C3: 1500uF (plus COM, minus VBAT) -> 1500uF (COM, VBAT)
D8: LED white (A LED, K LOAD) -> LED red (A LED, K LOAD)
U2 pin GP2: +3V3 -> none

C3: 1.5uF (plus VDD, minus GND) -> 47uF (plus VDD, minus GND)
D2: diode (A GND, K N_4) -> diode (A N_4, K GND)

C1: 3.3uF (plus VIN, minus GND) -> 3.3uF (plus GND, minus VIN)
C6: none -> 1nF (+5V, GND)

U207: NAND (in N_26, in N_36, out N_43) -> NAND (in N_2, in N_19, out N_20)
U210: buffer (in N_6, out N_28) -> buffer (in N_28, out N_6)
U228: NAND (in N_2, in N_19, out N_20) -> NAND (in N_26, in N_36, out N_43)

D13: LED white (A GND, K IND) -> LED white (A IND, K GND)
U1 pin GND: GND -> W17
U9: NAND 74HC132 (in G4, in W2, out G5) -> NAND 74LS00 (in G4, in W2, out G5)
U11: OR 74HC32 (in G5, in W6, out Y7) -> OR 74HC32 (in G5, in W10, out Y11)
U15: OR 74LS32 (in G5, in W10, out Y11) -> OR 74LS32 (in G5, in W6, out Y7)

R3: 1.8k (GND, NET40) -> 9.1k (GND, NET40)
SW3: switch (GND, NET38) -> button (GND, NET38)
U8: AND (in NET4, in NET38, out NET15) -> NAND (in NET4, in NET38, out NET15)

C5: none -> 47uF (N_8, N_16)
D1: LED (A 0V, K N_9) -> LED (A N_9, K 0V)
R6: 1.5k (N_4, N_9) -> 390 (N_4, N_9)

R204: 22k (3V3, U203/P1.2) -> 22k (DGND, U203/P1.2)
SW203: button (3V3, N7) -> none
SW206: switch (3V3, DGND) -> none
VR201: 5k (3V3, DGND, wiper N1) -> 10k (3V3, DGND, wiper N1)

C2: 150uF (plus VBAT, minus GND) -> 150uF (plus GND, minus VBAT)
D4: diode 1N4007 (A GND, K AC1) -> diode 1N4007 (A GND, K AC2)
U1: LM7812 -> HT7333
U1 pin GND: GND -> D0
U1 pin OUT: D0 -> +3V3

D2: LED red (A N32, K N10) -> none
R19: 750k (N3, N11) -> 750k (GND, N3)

____

» **Task to carry out**
Across the listing, how many lines hold "diode"? The answer must be the number only.

» **Solution**
2